Filter the records for "none" and keep each line that has it.

# [DATA TO PROCESS]

.....

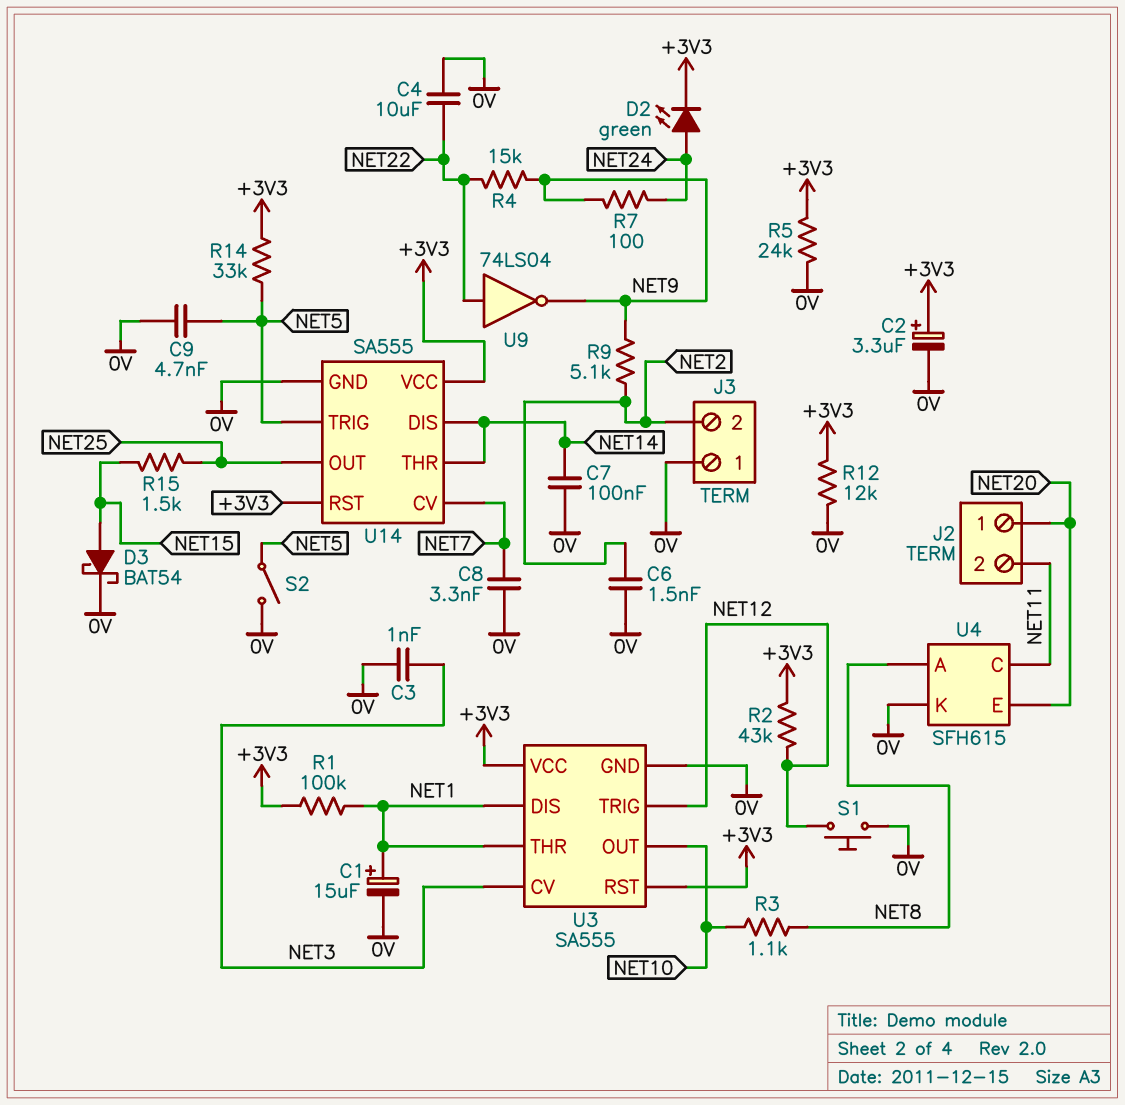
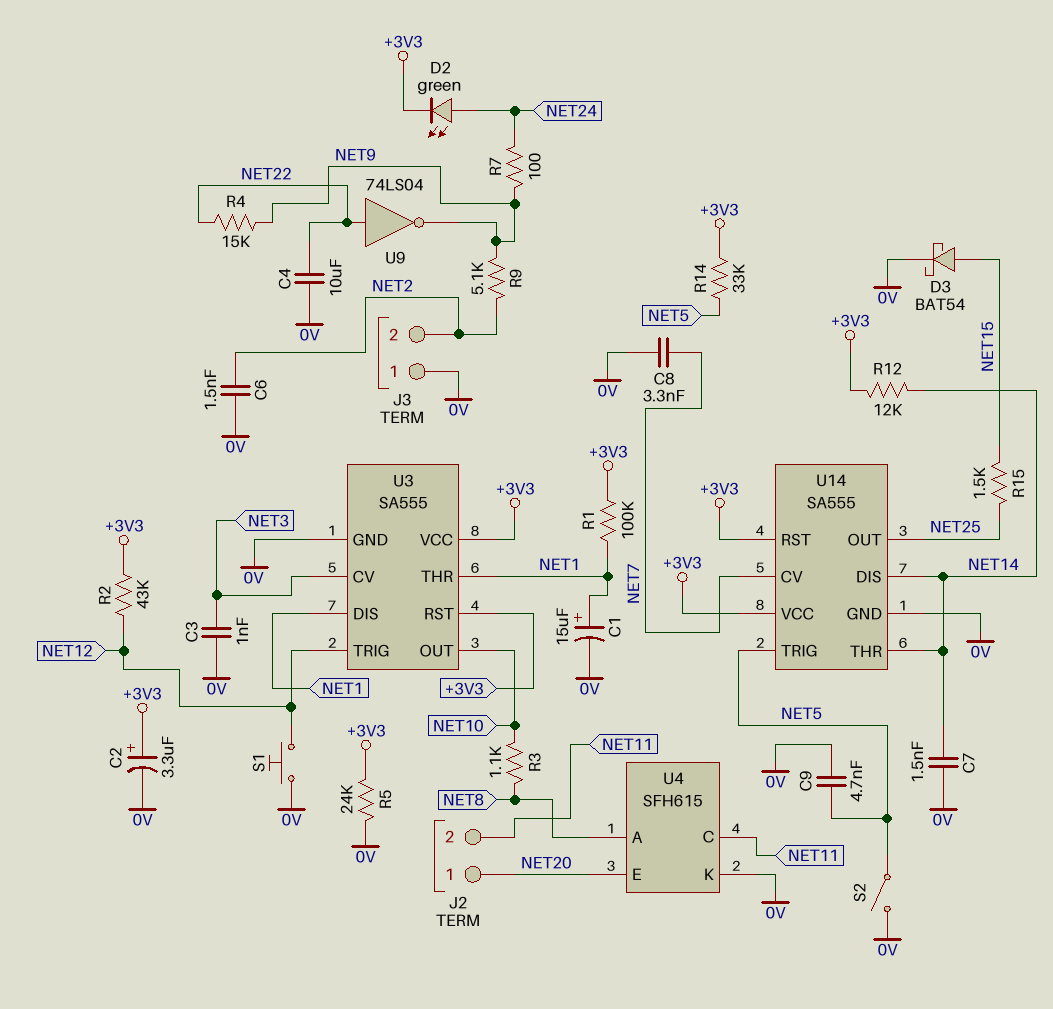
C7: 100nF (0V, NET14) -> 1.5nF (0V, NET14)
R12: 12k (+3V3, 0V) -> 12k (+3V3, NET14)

.....

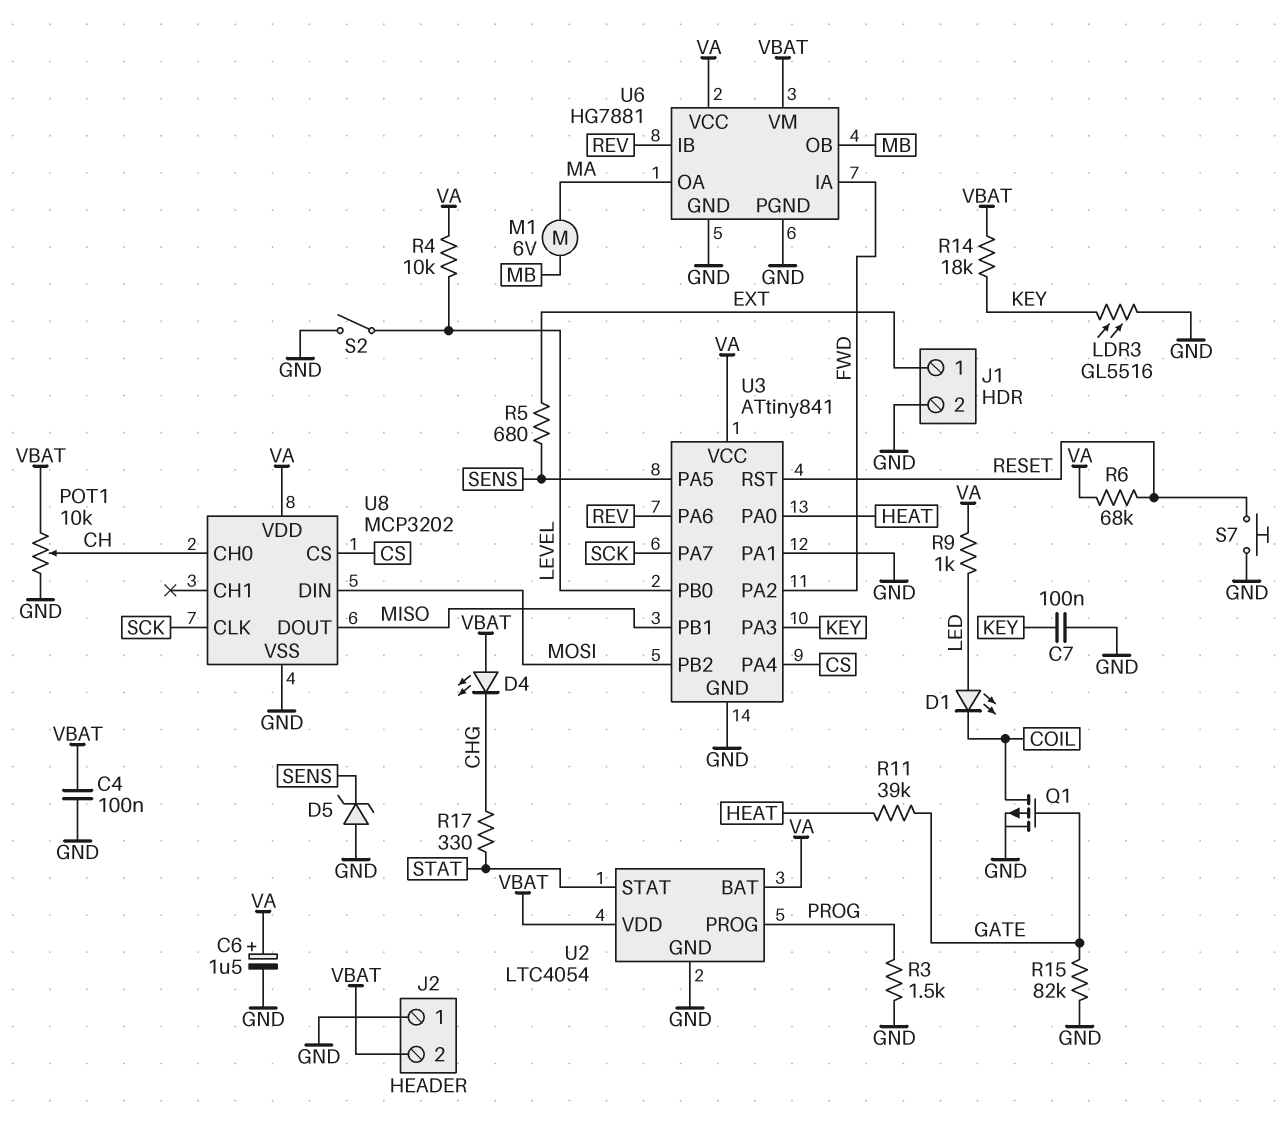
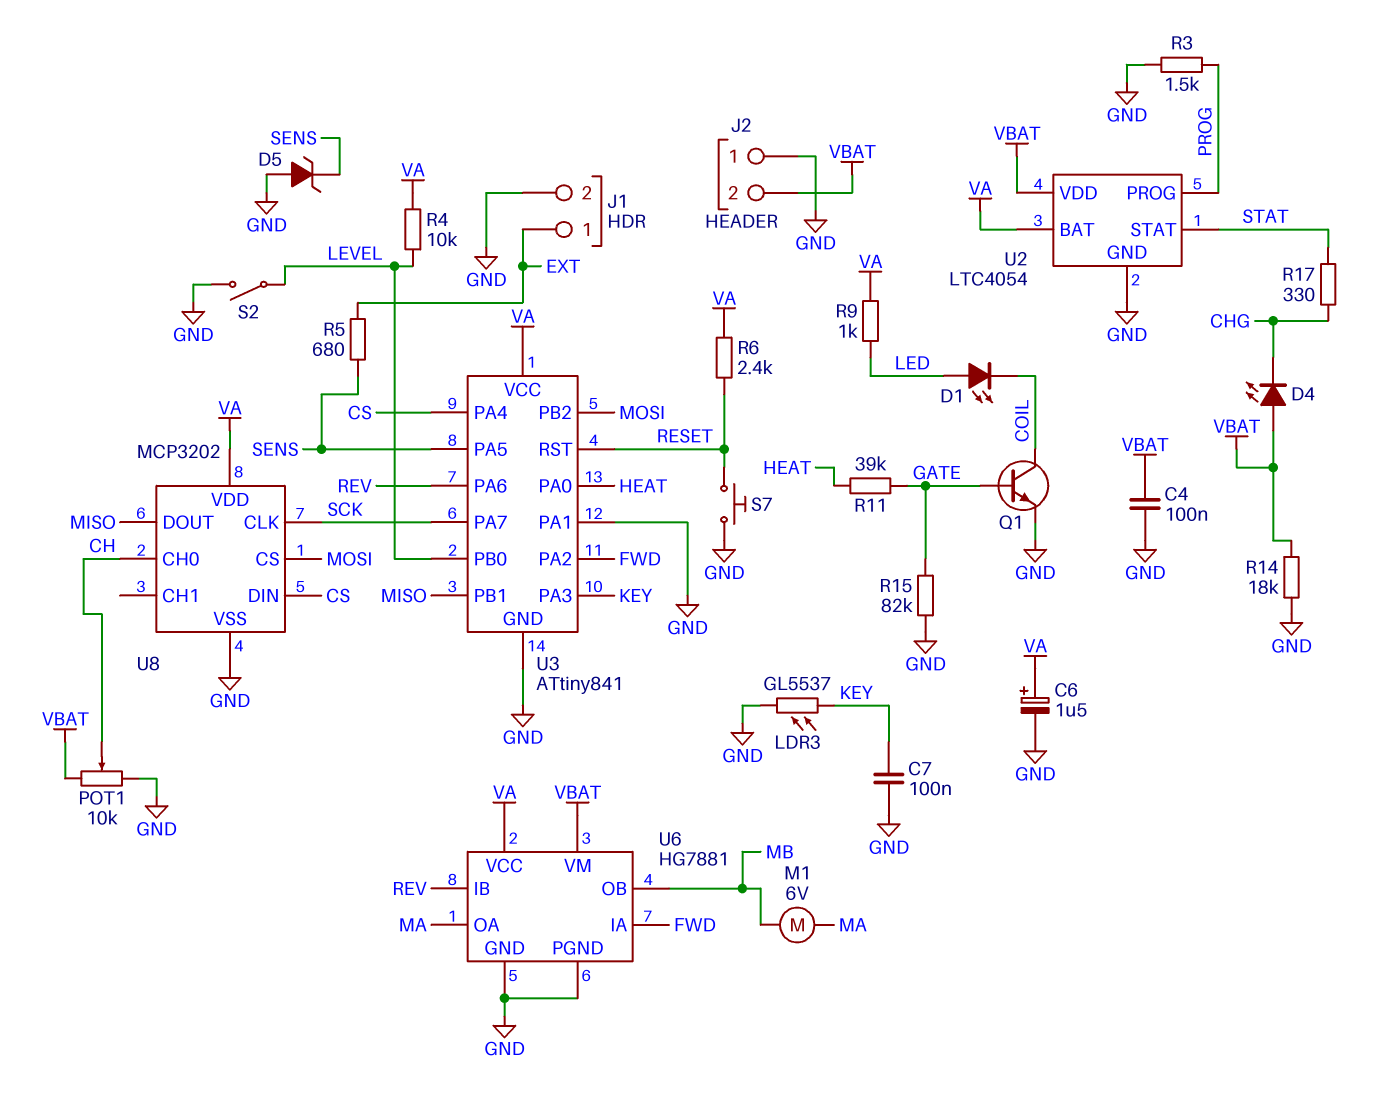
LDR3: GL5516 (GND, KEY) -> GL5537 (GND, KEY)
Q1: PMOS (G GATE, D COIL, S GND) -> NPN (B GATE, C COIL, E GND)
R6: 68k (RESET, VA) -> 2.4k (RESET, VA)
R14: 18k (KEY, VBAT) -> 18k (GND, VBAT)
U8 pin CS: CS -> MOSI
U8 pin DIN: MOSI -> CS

.....

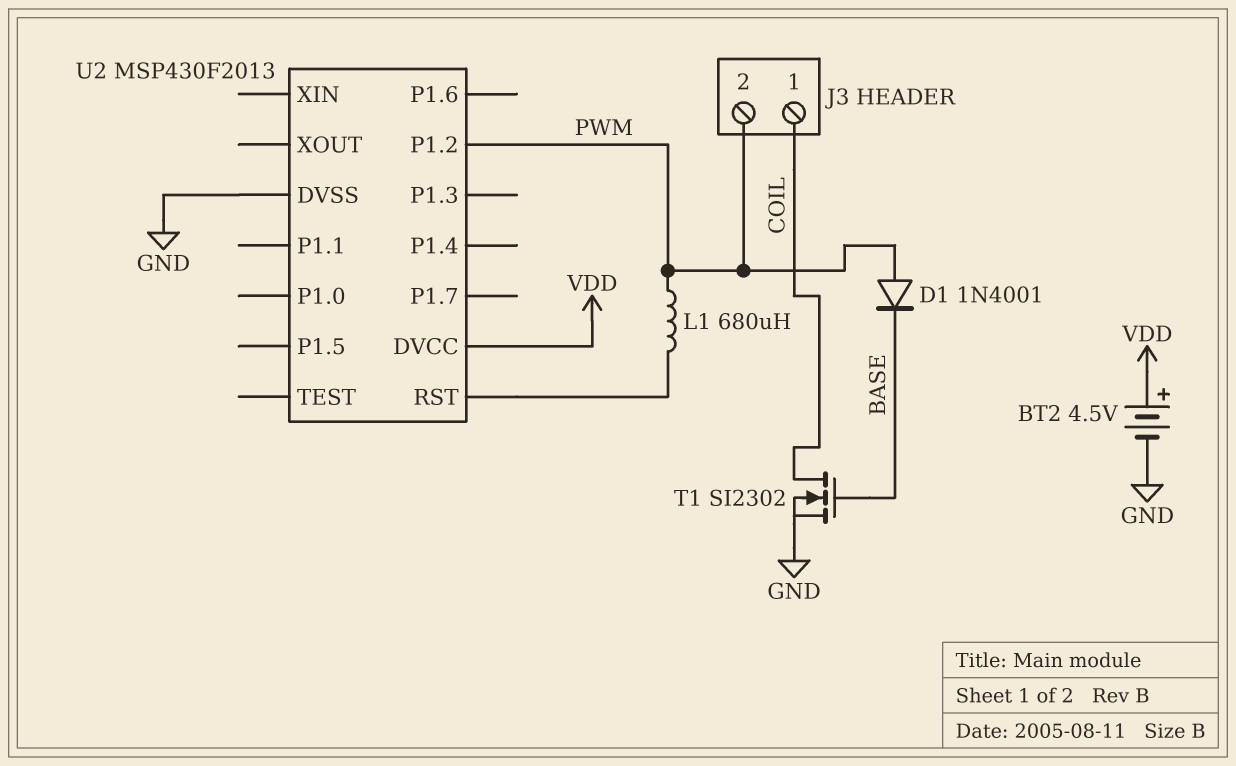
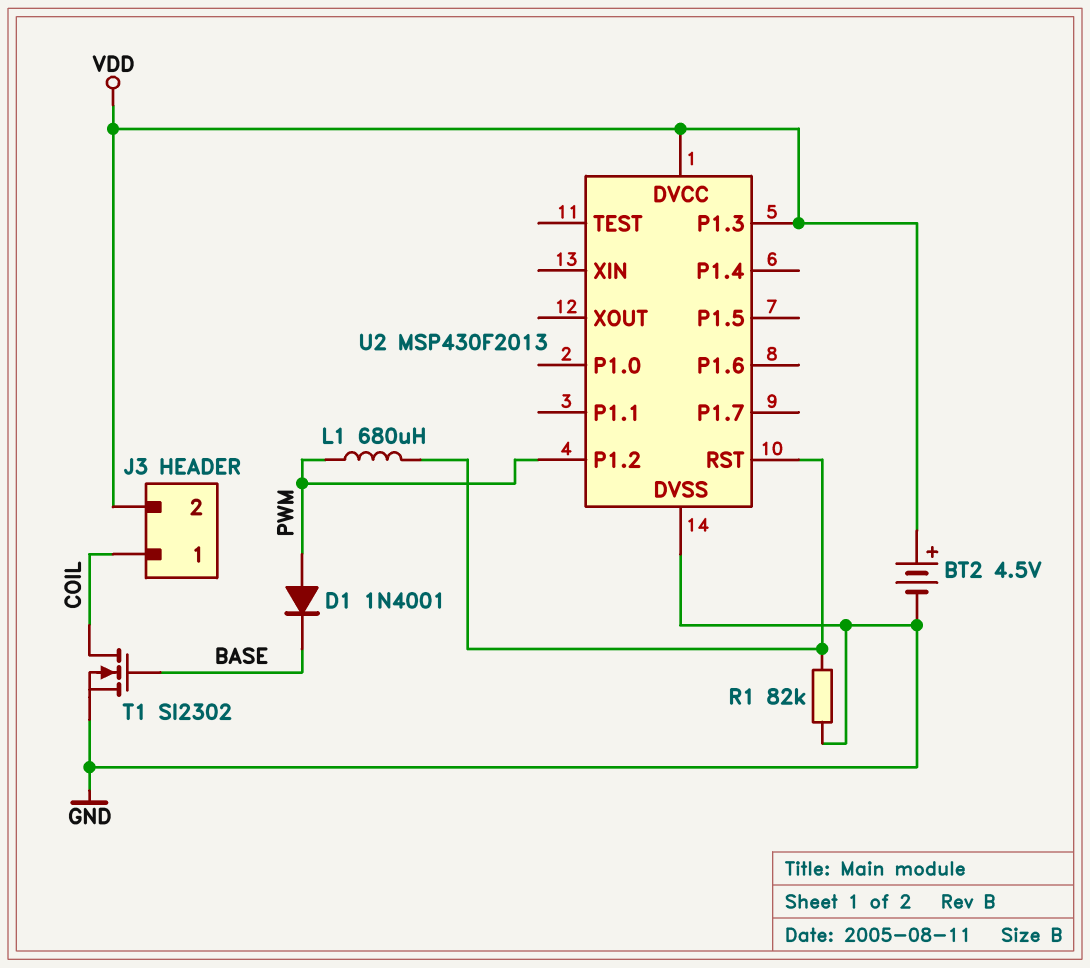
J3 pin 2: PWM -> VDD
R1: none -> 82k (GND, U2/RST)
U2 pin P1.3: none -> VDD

.....

# [WRITTEN REPLY]
R1: none -> 82k (GND, U2/RST)
U2 pin P1.3: none -> VDD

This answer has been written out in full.